Data items
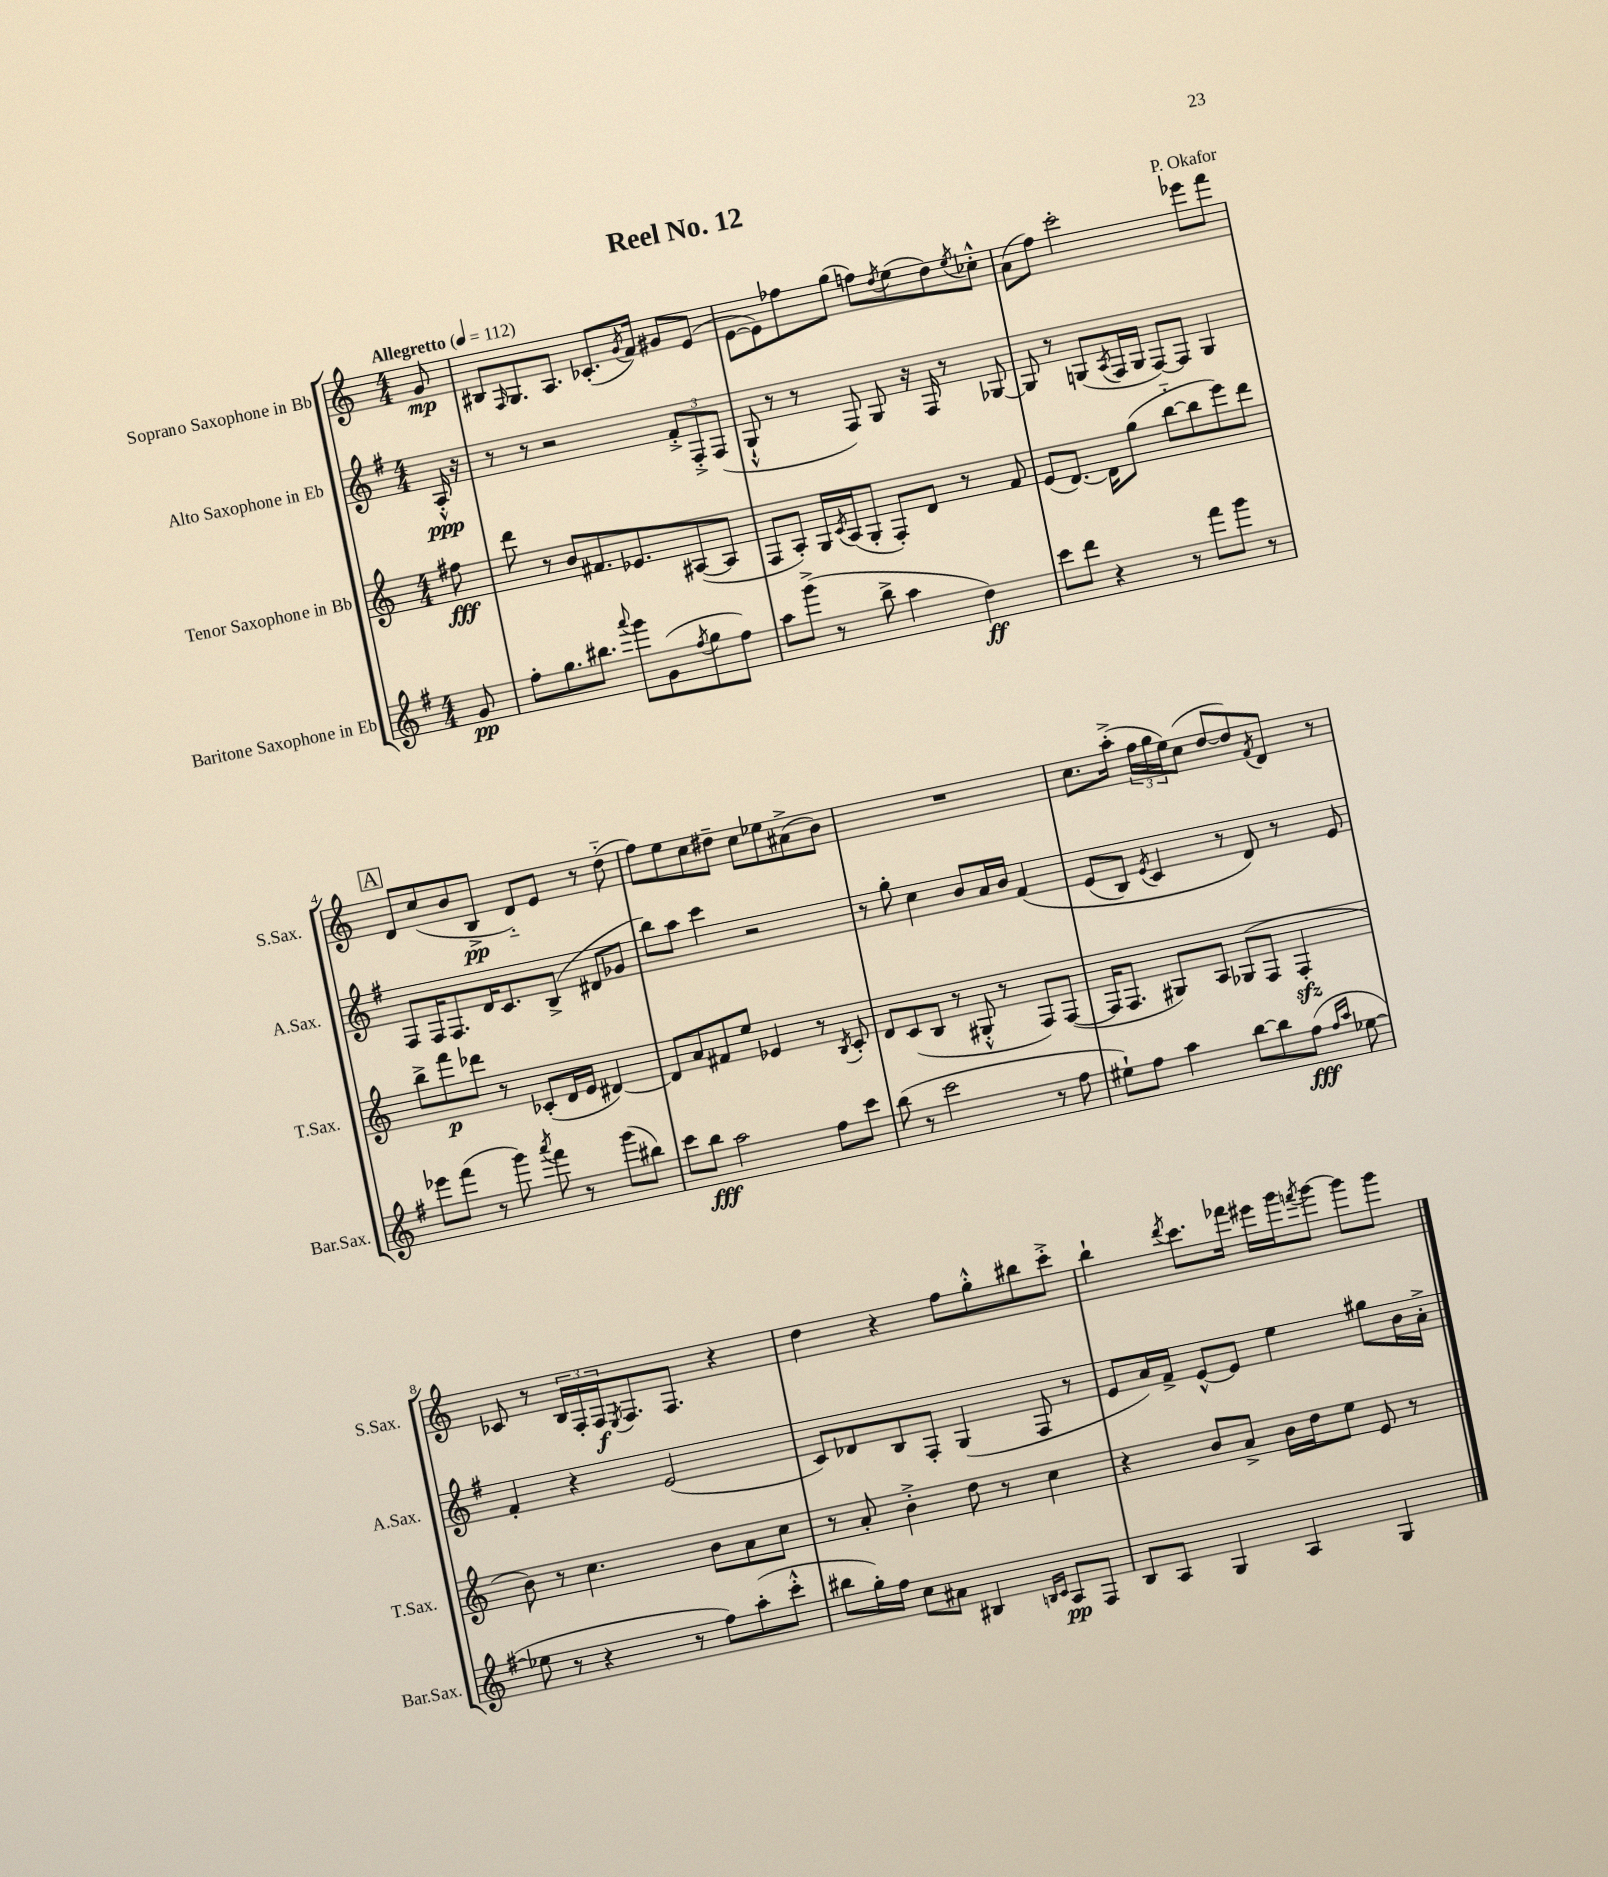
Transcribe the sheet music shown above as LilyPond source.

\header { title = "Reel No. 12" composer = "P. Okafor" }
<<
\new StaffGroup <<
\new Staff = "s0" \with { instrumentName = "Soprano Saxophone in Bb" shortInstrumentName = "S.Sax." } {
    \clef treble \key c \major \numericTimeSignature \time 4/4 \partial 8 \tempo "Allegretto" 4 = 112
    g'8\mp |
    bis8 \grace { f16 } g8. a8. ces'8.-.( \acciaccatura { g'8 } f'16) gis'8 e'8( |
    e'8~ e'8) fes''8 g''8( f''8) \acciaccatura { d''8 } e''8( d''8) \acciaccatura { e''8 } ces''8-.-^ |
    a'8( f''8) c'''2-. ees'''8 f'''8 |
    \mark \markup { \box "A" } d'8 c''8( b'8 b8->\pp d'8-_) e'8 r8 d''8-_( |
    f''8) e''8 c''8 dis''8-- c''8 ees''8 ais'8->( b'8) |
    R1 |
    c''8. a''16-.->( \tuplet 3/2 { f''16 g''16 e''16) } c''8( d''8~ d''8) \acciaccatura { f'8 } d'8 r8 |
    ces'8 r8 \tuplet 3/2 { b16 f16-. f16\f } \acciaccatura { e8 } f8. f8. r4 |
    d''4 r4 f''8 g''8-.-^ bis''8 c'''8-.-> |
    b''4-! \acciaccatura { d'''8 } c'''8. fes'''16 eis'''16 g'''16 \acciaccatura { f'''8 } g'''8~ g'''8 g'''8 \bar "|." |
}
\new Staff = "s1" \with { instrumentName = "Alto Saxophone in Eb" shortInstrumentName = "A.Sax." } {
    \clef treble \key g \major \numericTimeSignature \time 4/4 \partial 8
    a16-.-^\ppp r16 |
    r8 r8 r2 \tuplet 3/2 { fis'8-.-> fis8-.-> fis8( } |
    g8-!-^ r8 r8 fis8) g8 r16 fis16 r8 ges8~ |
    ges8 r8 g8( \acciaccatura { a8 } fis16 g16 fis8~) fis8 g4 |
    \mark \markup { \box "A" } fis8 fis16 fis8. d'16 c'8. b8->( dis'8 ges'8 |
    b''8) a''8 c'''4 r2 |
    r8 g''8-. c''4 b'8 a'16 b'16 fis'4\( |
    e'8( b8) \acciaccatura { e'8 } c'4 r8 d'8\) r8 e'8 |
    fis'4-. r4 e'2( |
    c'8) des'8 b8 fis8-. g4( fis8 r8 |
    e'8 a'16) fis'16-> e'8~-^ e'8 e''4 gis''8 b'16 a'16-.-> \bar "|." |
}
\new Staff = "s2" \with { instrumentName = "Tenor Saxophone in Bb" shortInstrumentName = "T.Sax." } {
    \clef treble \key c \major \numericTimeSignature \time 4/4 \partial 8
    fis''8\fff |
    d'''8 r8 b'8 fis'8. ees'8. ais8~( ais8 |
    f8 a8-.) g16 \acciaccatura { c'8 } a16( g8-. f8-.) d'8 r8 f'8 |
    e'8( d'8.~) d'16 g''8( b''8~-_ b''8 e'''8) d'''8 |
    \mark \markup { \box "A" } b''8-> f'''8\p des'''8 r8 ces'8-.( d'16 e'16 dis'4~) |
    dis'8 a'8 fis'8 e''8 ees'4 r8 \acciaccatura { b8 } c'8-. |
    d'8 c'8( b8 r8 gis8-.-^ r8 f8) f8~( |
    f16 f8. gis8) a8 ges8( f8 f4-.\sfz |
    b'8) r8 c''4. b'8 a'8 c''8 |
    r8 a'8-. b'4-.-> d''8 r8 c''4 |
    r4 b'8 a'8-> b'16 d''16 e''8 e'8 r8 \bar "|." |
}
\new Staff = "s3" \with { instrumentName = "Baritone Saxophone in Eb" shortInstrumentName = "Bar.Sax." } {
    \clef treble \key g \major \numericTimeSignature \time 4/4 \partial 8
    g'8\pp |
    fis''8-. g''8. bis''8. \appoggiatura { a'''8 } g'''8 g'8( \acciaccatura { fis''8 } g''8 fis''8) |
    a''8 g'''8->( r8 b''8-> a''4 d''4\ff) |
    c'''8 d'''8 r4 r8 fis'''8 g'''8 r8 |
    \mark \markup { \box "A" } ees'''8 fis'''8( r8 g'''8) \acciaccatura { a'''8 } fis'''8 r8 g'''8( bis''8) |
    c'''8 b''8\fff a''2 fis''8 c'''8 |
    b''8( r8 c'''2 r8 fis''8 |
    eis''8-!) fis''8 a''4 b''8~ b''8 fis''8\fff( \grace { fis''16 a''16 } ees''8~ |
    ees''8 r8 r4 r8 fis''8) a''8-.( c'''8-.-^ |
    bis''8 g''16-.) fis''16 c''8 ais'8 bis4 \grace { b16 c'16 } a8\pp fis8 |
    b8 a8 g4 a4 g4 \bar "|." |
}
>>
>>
---
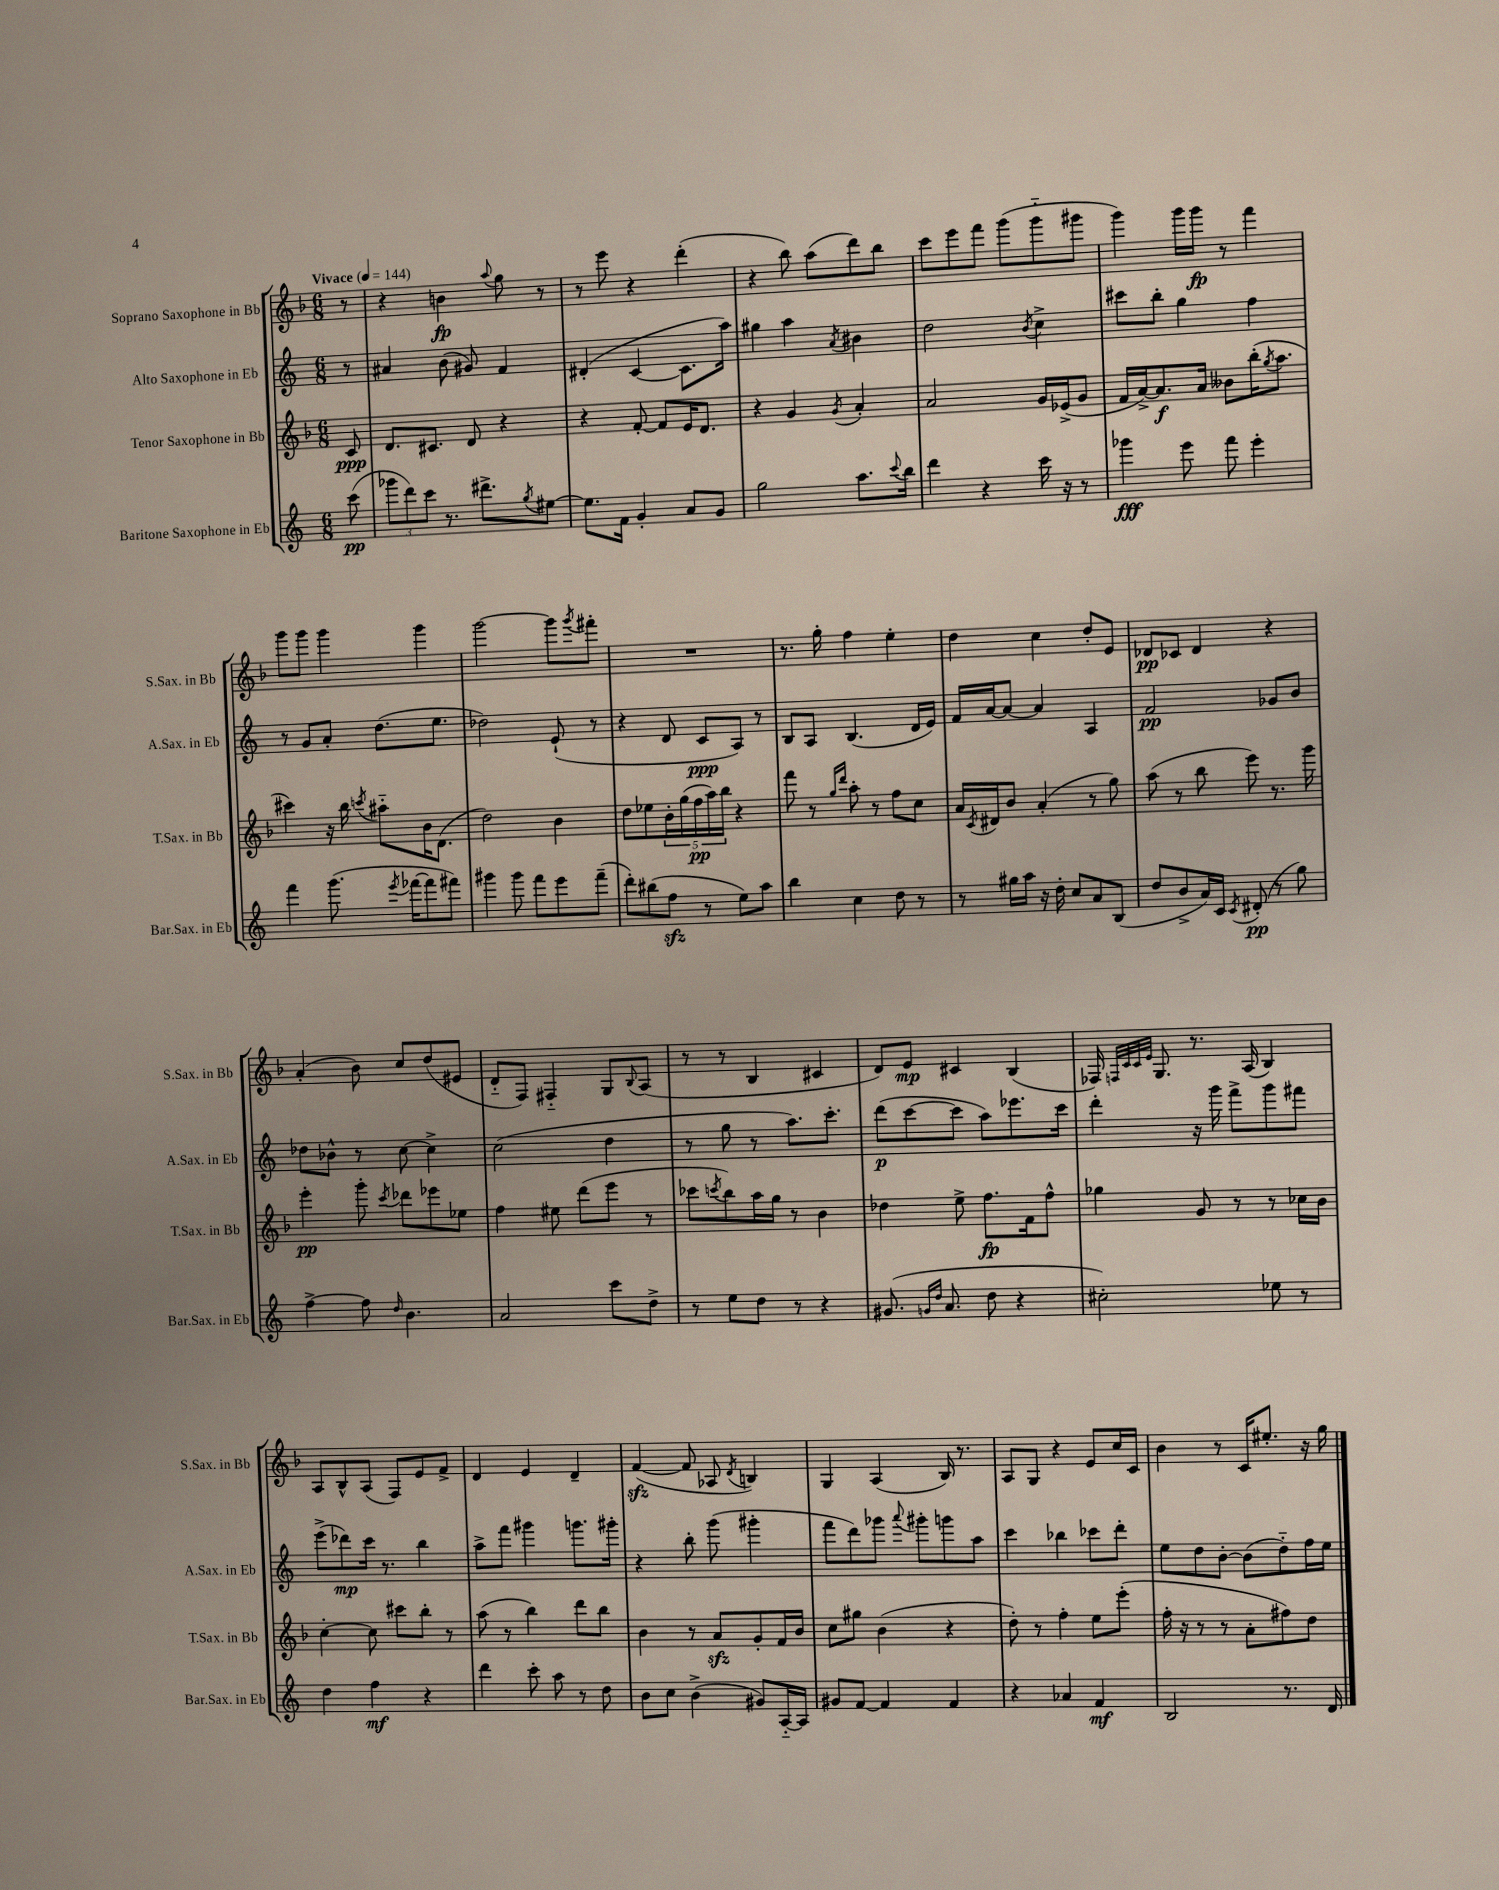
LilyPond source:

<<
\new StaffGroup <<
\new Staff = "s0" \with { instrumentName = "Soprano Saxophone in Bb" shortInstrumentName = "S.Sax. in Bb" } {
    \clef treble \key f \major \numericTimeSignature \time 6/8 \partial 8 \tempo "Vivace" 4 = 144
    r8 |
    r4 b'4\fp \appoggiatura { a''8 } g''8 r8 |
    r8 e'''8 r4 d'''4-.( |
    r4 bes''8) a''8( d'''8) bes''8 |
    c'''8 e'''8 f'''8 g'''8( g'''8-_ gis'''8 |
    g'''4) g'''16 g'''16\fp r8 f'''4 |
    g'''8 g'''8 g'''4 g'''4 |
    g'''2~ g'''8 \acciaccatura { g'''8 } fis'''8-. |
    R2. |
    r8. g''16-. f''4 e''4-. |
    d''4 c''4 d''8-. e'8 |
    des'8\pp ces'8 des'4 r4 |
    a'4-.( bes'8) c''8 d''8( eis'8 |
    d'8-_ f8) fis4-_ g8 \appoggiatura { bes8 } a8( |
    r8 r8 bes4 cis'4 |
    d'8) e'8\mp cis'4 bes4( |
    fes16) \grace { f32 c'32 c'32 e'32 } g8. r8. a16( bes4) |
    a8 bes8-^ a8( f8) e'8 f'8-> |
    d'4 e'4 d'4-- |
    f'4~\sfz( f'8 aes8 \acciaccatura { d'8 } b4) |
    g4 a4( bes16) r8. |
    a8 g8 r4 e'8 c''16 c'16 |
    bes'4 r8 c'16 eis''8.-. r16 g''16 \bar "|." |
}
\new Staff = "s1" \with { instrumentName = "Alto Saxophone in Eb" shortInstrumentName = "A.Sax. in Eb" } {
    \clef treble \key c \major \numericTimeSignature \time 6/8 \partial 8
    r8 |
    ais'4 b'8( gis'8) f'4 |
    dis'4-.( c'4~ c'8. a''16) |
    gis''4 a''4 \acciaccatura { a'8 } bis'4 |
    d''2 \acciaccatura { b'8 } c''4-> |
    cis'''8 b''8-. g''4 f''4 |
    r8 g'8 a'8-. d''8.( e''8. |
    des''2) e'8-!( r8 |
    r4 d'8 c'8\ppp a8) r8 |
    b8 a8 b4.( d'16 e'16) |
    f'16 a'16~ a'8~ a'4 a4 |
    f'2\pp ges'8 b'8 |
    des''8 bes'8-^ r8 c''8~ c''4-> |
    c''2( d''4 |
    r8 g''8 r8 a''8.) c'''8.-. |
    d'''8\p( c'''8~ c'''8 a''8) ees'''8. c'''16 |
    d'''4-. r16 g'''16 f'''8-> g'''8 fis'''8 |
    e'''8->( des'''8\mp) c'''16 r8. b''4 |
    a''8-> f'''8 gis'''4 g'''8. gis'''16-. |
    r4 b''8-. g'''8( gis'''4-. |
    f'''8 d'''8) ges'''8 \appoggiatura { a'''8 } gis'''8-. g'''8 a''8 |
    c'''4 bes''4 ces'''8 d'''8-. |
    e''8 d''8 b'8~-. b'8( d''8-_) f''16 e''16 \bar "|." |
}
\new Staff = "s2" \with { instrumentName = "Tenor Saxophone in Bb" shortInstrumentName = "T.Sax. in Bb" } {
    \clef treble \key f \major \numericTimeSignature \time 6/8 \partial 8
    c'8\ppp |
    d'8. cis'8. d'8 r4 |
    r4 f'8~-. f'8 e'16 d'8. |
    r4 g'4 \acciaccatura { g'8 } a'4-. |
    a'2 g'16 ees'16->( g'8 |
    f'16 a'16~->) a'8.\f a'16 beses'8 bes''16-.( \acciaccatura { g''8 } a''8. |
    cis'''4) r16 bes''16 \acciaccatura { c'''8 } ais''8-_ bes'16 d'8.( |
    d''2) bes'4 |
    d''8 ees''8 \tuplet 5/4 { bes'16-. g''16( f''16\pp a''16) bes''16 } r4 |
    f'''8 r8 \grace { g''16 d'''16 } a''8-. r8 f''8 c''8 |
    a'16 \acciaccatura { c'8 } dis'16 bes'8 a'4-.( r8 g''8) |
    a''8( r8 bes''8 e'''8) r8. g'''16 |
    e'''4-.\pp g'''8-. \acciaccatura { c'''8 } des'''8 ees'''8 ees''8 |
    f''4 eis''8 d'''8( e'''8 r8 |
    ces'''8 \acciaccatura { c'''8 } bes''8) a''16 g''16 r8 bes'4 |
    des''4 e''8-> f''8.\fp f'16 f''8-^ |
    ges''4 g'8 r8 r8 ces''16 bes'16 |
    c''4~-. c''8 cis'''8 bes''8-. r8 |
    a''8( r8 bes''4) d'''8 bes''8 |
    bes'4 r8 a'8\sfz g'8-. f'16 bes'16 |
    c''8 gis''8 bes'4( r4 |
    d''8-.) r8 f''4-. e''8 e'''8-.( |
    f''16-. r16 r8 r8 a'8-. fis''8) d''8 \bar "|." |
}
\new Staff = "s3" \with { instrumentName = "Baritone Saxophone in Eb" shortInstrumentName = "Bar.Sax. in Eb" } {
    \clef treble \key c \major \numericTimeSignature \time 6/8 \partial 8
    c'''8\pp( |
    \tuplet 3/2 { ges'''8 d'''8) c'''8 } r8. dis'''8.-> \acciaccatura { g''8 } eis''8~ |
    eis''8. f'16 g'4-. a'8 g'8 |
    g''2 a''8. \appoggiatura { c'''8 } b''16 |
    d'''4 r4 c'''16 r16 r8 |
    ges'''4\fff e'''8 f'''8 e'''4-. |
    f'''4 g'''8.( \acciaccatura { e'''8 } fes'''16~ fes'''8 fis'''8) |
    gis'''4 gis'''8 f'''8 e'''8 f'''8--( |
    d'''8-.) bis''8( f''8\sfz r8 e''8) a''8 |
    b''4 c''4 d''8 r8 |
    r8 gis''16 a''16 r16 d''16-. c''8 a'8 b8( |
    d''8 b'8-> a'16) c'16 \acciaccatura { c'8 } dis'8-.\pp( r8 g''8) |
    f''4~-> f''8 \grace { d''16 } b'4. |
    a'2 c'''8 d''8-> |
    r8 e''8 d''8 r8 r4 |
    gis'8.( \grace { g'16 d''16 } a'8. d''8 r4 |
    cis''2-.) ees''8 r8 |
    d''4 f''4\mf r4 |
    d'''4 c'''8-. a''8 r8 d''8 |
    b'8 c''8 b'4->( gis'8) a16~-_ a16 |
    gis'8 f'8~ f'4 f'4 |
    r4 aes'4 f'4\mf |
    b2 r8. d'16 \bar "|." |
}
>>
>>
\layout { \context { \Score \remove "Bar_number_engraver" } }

Short problem: Copy each line from the rows above that contains the string "Soprano". Case counts, so lines that contain it only in a different case don't qualify.

Solution to the exercise:
\new Staff = "s0" \with { instrumentName = "Soprano Saxophone in Bb" shortInstrumentName = "S.Sax." } {
\new Staff = "s0" \with { instrumentName = "Soprano Saxophone in Bb" shortInstrumentName = "S.Sax. in Bb" } {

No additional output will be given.